§ Exercise inputs:
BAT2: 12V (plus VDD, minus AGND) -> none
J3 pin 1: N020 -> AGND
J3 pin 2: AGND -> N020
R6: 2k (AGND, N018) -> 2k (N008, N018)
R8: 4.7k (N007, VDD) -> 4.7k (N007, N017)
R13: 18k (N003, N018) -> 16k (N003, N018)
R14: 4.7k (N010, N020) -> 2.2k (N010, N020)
--
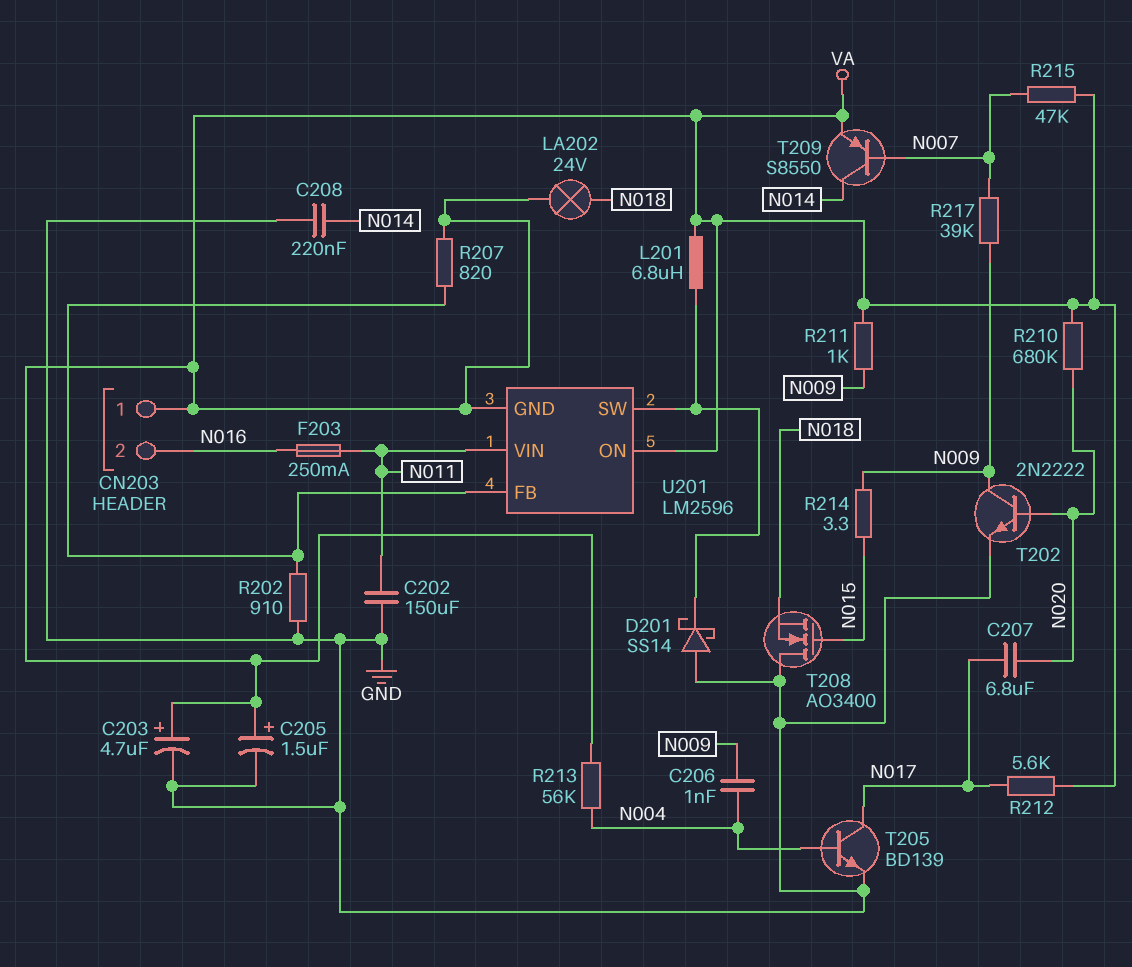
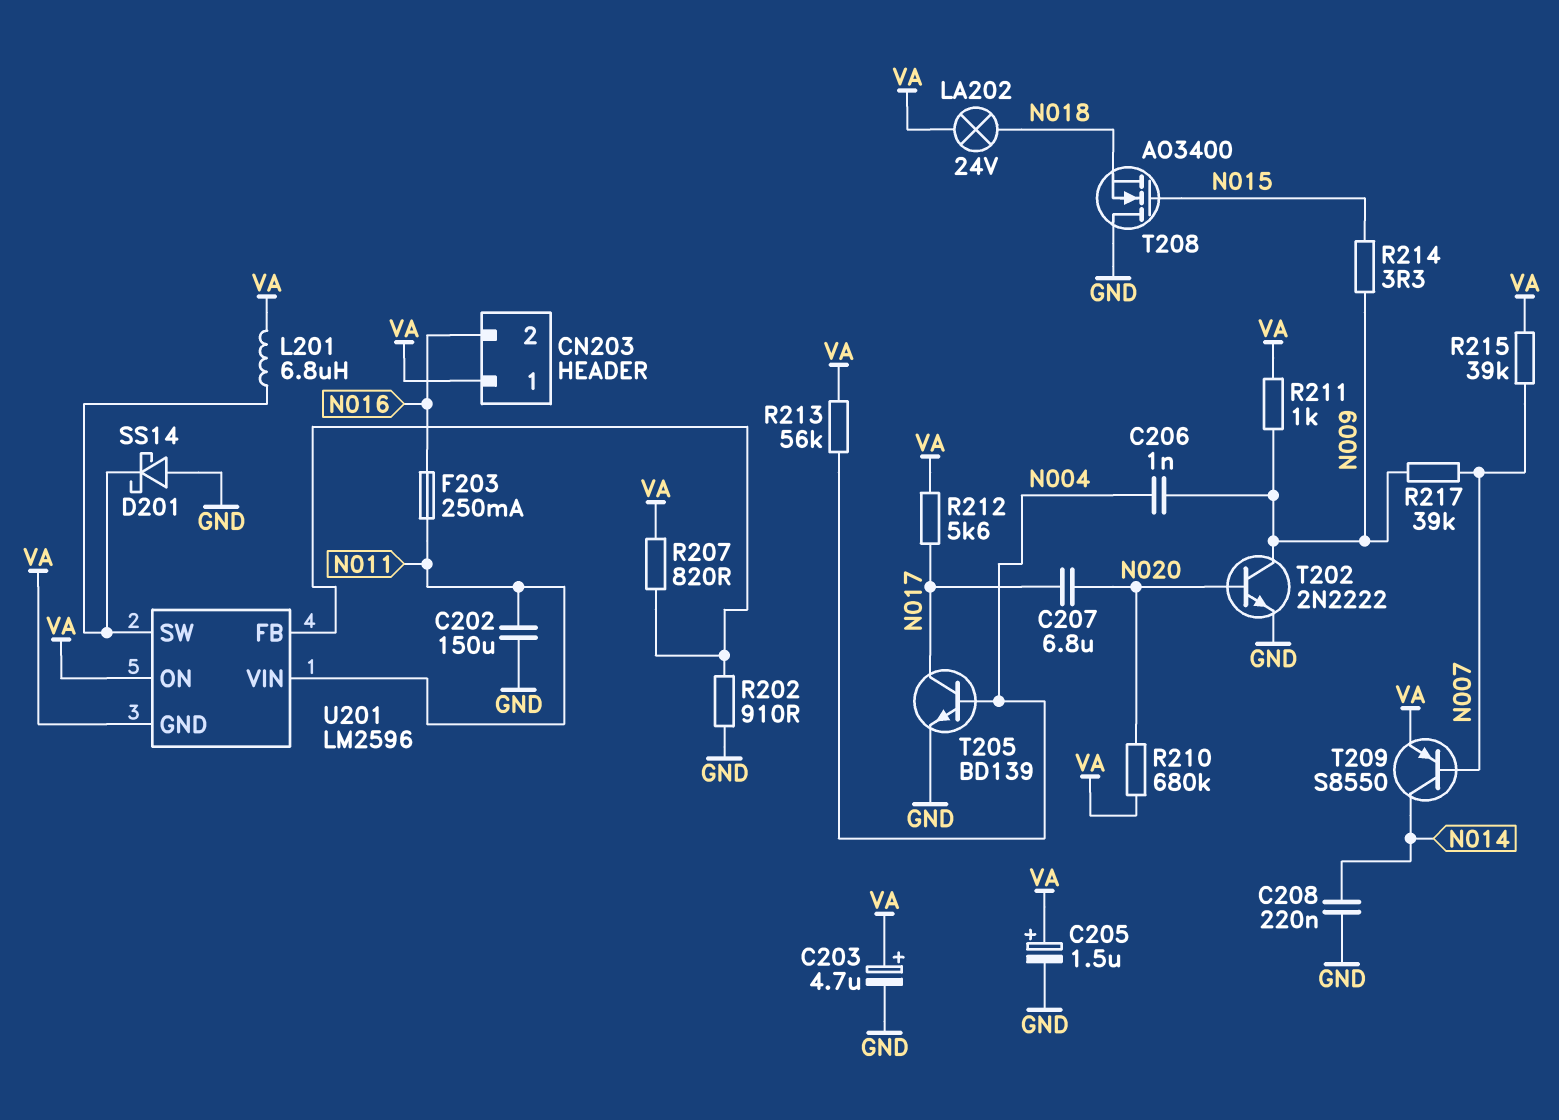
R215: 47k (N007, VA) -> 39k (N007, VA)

§ What the exercise asks:
What you give back should be exactly the lines of the data above from the line with "J3 pin 2: AGND -> N020" through the line with "R14: 4.7k (N010, N020) -> 2.2k (N010, N020)", both of those included, and nothing more.

§ Task response:
J3 pin 2: AGND -> N020
R6: 2k (AGND, N018) -> 2k (N008, N018)
R8: 4.7k (N007, VDD) -> 4.7k (N007, N017)
R13: 18k (N003, N018) -> 16k (N003, N018)
R14: 4.7k (N010, N020) -> 2.2k (N010, N020)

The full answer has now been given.